__Records supplied__:
==============================

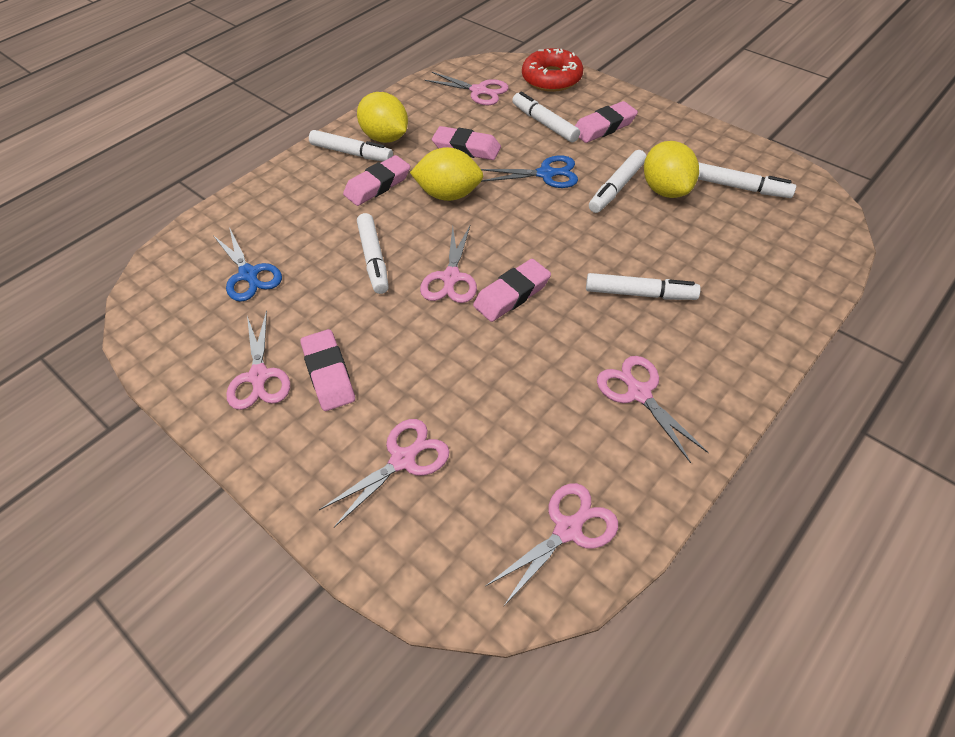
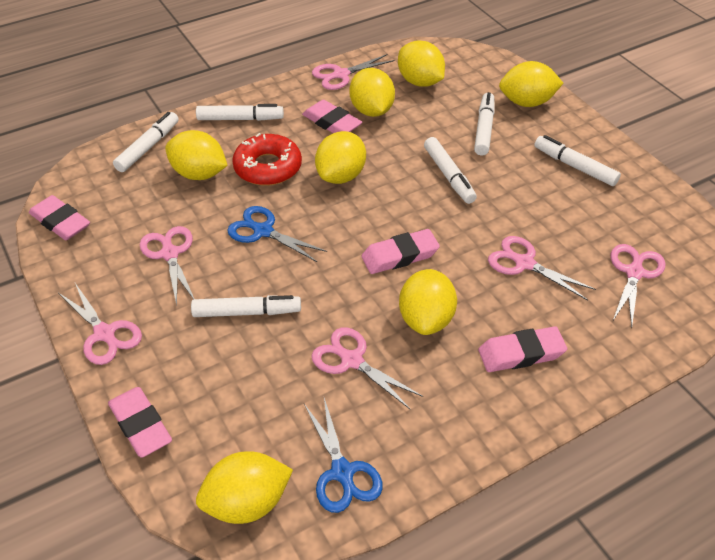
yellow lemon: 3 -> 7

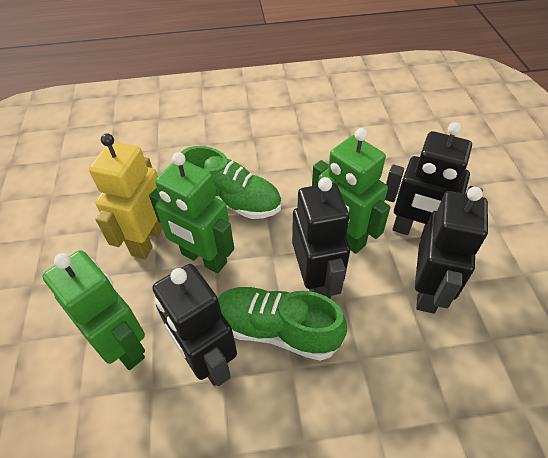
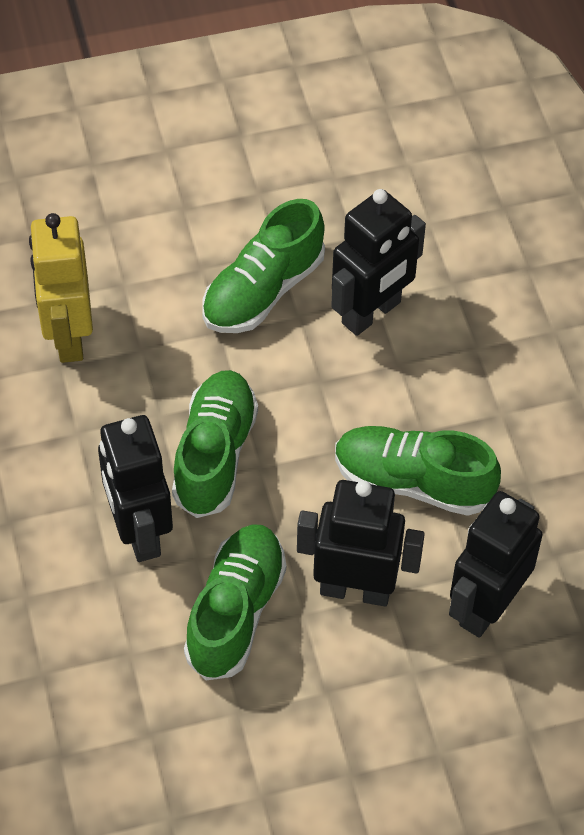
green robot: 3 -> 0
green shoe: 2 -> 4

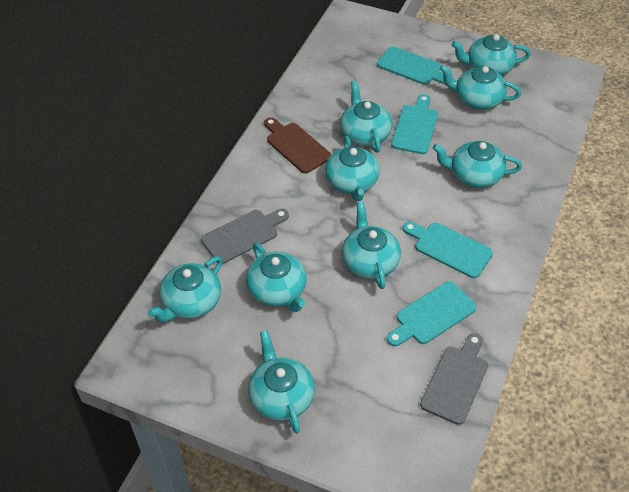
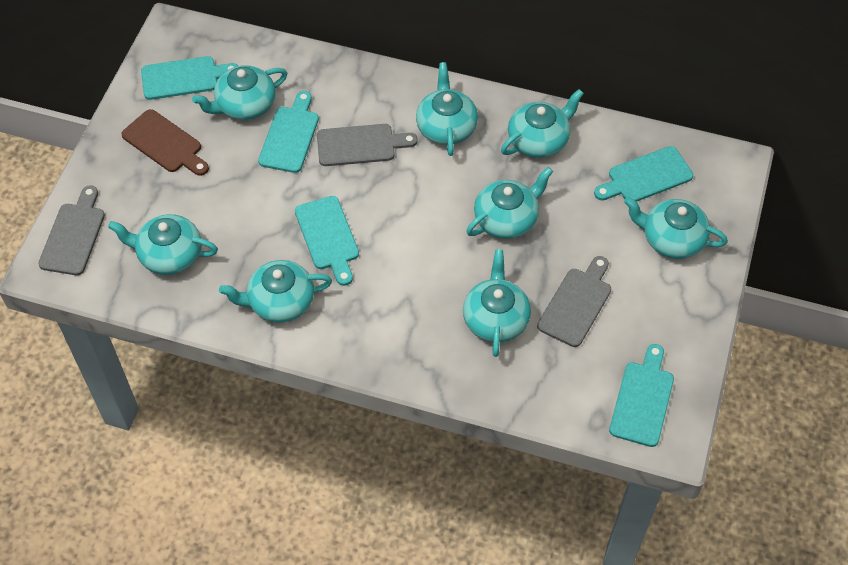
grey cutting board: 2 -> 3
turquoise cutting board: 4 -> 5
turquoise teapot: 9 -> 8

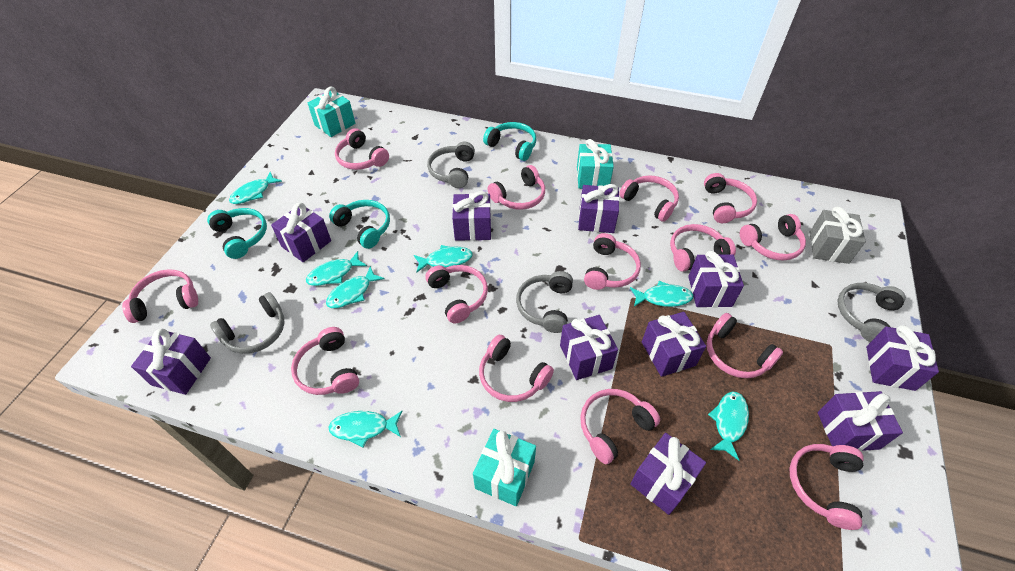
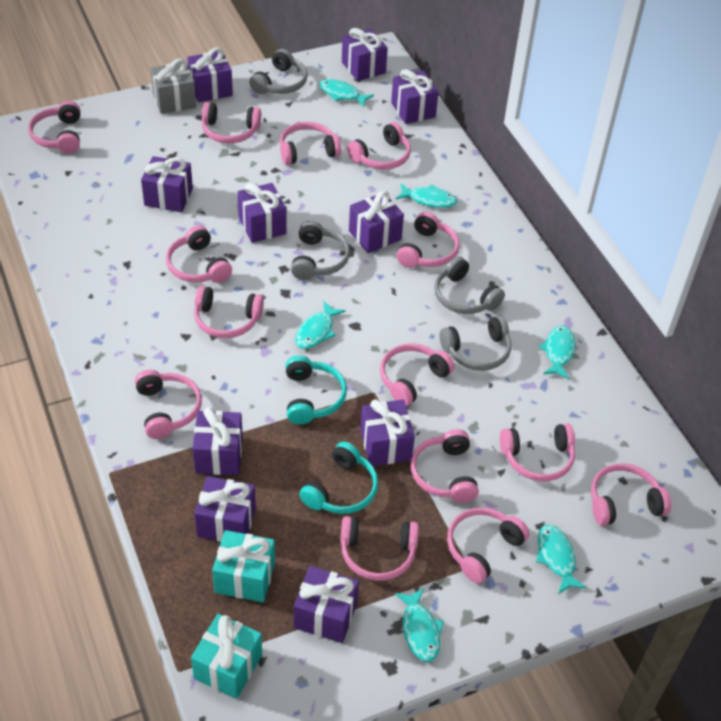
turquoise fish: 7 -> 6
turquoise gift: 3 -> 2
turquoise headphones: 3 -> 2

==============================

__The problem__: Line by line, return the listing above exactly, dropping every picture.

__Response box__:
yellow lemon: 3 -> 7

green robot: 3 -> 0
green shoe: 2 -> 4

grey cutting board: 2 -> 3
turquoise cutting board: 4 -> 5
turquoise teapot: 9 -> 8

turquoise fish: 7 -> 6
turquoise gift: 3 -> 2
turquoise headphones: 3 -> 2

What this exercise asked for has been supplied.